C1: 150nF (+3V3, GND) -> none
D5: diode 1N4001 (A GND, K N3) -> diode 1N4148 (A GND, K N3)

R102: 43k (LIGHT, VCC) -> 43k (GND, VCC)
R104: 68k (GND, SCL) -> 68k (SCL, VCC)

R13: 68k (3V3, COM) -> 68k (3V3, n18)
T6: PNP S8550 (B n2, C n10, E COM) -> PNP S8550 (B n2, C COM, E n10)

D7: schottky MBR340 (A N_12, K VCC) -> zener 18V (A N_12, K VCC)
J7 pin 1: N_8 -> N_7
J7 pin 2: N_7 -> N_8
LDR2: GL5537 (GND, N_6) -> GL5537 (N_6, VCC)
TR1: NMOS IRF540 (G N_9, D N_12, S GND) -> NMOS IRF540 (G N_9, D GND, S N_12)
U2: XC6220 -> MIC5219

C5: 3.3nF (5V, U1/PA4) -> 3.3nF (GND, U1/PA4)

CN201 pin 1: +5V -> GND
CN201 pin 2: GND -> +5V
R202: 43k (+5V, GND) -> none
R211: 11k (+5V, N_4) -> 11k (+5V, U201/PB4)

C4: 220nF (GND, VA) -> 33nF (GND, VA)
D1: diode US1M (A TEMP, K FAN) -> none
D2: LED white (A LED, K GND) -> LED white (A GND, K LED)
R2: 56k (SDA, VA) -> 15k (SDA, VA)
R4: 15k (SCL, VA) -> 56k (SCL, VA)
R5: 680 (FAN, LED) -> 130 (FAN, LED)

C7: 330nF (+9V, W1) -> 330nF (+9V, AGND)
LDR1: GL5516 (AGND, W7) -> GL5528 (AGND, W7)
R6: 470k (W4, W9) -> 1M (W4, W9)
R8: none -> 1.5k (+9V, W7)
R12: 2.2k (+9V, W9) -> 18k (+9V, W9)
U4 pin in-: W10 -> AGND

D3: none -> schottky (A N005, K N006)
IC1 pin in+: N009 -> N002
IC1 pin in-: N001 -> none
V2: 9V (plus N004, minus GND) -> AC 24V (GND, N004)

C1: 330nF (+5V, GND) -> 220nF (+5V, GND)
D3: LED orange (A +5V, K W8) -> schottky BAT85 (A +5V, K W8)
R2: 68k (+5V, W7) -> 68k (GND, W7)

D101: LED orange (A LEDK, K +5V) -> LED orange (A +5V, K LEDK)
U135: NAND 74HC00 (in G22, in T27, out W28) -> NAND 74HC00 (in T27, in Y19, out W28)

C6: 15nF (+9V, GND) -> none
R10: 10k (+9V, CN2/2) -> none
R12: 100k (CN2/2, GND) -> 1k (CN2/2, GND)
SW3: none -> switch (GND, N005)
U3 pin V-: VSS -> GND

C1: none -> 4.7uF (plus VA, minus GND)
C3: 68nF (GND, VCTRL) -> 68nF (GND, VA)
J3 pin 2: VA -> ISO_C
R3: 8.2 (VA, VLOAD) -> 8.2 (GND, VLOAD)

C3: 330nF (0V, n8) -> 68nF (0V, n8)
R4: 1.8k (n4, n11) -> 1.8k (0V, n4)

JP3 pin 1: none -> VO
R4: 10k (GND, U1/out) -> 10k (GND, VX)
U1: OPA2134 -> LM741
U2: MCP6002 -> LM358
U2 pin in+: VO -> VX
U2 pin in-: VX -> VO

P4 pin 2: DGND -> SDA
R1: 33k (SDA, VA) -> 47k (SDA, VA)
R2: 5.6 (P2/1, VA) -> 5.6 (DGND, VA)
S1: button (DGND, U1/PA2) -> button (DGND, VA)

**Work item:**
Repeat the records above exactly, from the first line to the last.

**Response to the exercise:**
C1: 150nF (+3V3, GND) -> none
D5: diode 1N4001 (A GND, K N3) -> diode 1N4148 (A GND, K N3)

R102: 43k (LIGHT, VCC) -> 43k (GND, VCC)
R104: 68k (GND, SCL) -> 68k (SCL, VCC)

R13: 68k (3V3, COM) -> 68k (3V3, n18)
T6: PNP S8550 (B n2, C n10, E COM) -> PNP S8550 (B n2, C COM, E n10)

D7: schottky MBR340 (A N_12, K VCC) -> zener 18V (A N_12, K VCC)
J7 pin 1: N_8 -> N_7
J7 pin 2: N_7 -> N_8
LDR2: GL5537 (GND, N_6) -> GL5537 (N_6, VCC)
TR1: NMOS IRF540 (G N_9, D N_12, S GND) -> NMOS IRF540 (G N_9, D GND, S N_12)
U2: XC6220 -> MIC5219

C5: 3.3nF (5V, U1/PA4) -> 3.3nF (GND, U1/PA4)

CN201 pin 1: +5V -> GND
CN201 pin 2: GND -> +5V
R202: 43k (+5V, GND) -> none
R211: 11k (+5V, N_4) -> 11k (+5V, U201/PB4)

C4: 220nF (GND, VA) -> 33nF (GND, VA)
D1: diode US1M (A TEMP, K FAN) -> none
D2: LED white (A LED, K GND) -> LED white (A GND, K LED)
R2: 56k (SDA, VA) -> 15k (SDA, VA)
R4: 15k (SCL, VA) -> 56k (SCL, VA)
R5: 680 (FAN, LED) -> 130 (FAN, LED)

C7: 330nF (+9V, W1) -> 330nF (+9V, AGND)
LDR1: GL5516 (AGND, W7) -> GL5528 (AGND, W7)
R6: 470k (W4, W9) -> 1M (W4, W9)
R8: none -> 1.5k (+9V, W7)
R12: 2.2k (+9V, W9) -> 18k (+9V, W9)
U4 pin in-: W10 -> AGND

D3: none -> schottky (A N005, K N006)
IC1 pin in+: N009 -> N002
IC1 pin in-: N001 -> none
V2: 9V (plus N004, minus GND) -> AC 24V (GND, N004)

C1: 330nF (+5V, GND) -> 220nF (+5V, GND)
D3: LED orange (A +5V, K W8) -> schottky BAT85 (A +5V, K W8)
R2: 68k (+5V, W7) -> 68k (GND, W7)

D101: LED orange (A LEDK, K +5V) -> LED orange (A +5V, K LEDK)
U135: NAND 74HC00 (in G22, in T27, out W28) -> NAND 74HC00 (in T27, in Y19, out W28)

C6: 15nF (+9V, GND) -> none
R10: 10k (+9V, CN2/2) -> none
R12: 100k (CN2/2, GND) -> 1k (CN2/2, GND)
SW3: none -> switch (GND, N005)
U3 pin V-: VSS -> GND

C1: none -> 4.7uF (plus VA, minus GND)
C3: 68nF (GND, VCTRL) -> 68nF (GND, VA)
J3 pin 2: VA -> ISO_C
R3: 8.2 (VA, VLOAD) -> 8.2 (GND, VLOAD)

C3: 330nF (0V, n8) -> 68nF (0V, n8)
R4: 1.8k (n4, n11) -> 1.8k (0V, n4)

JP3 pin 1: none -> VO
R4: 10k (GND, U1/out) -> 10k (GND, VX)
U1: OPA2134 -> LM741
U2: MCP6002 -> LM358
U2 pin in+: VO -> VX
U2 pin in-: VX -> VO

P4 pin 2: DGND -> SDA
R1: 33k (SDA, VA) -> 47k (SDA, VA)
R2: 5.6 (P2/1, VA) -> 5.6 (DGND, VA)
S1: button (DGND, U1/PA2) -> button (DGND, VA)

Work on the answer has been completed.